[Start of Attachment]

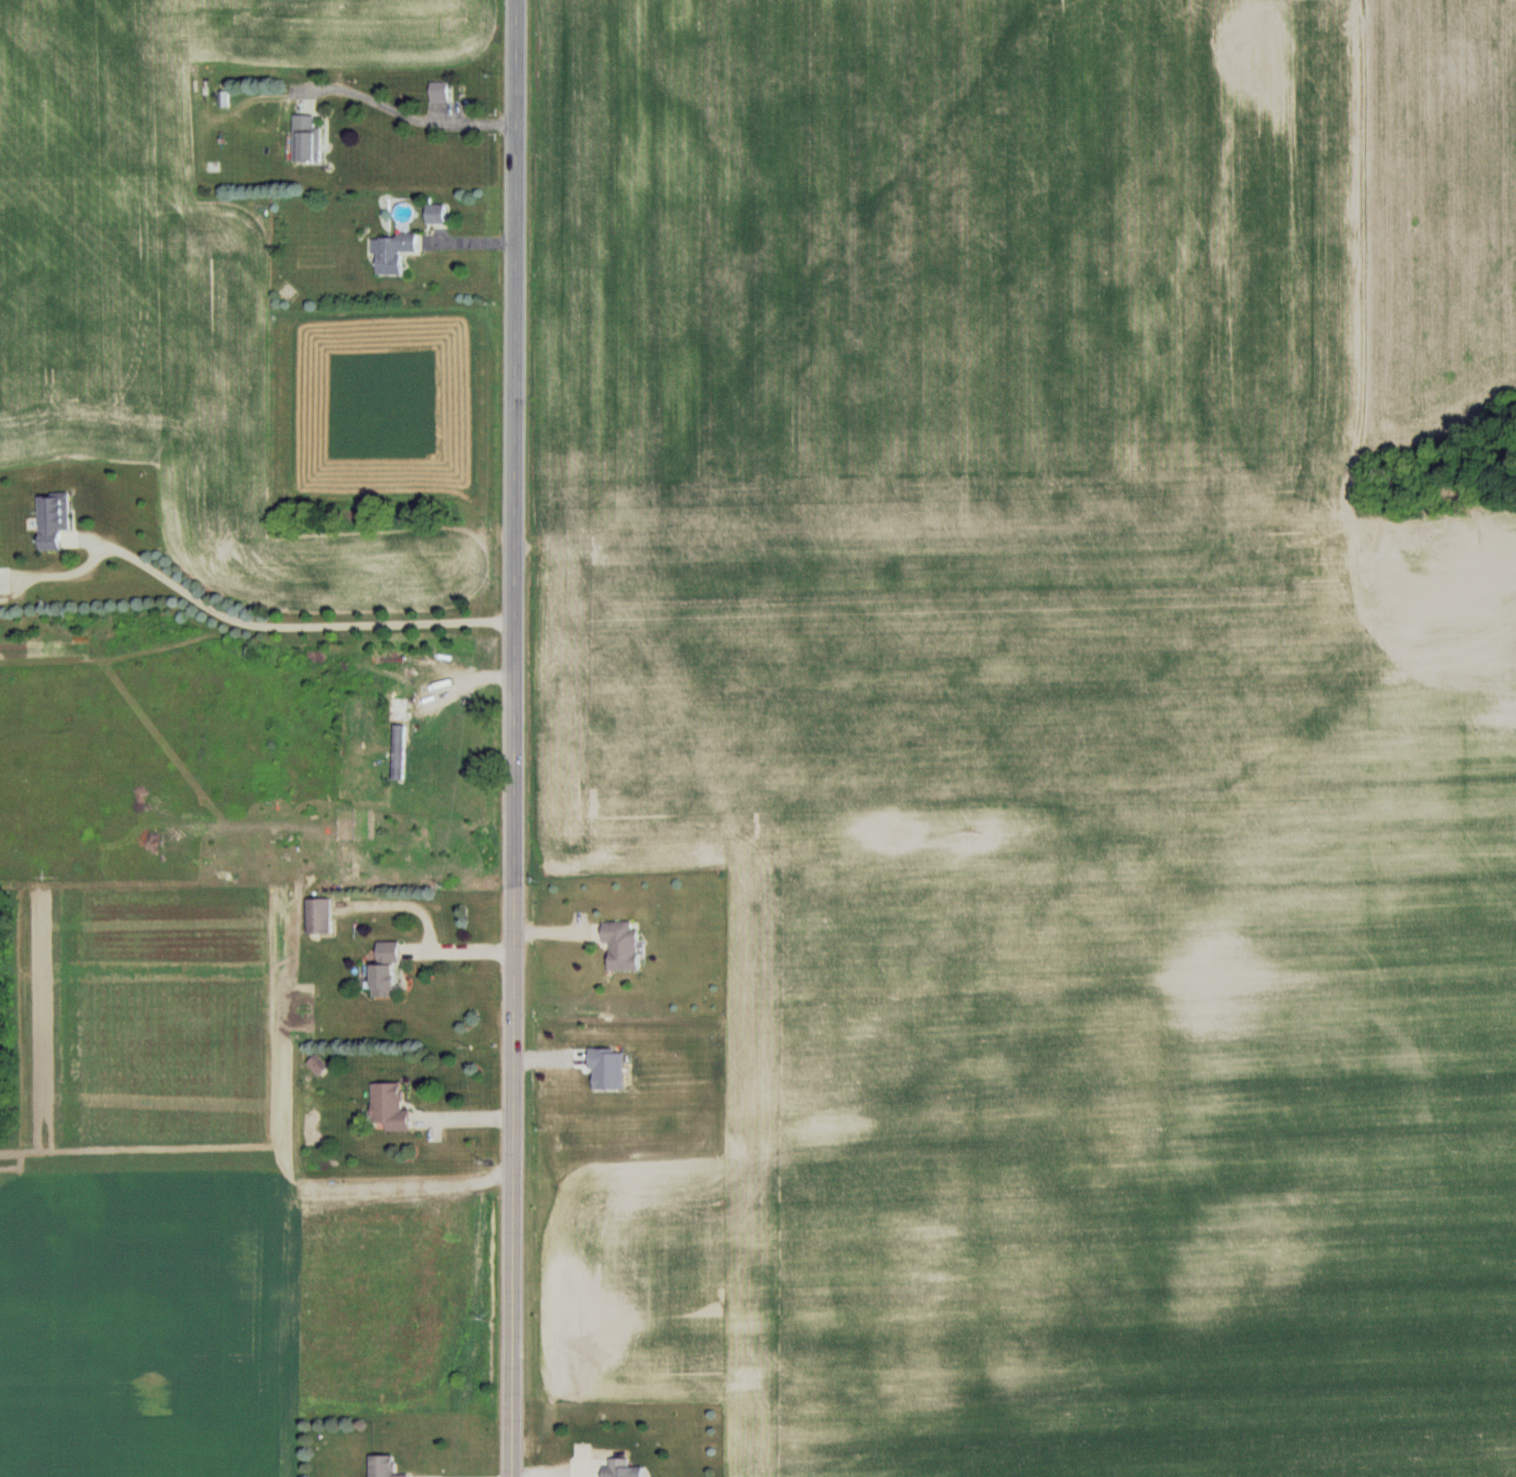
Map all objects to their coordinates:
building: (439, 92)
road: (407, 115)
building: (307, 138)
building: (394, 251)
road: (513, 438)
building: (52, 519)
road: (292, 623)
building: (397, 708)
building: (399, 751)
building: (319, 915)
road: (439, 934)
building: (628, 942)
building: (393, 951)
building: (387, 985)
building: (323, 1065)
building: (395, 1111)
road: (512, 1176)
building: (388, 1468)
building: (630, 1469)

[End of Attachment]

**The task:** Output each line above exactly as it stands, omitting the pictures.

**Your solution:**
Map all objects to their coordinates:
building: (439, 92)
road: (407, 115)
building: (307, 138)
building: (394, 251)
road: (513, 438)
building: (52, 519)
road: (292, 623)
building: (397, 708)
building: (399, 751)
building: (319, 915)
road: (439, 934)
building: (628, 942)
building: (393, 951)
building: (387, 985)
building: (323, 1065)
building: (395, 1111)
road: (512, 1176)
building: (388, 1468)
building: (630, 1469)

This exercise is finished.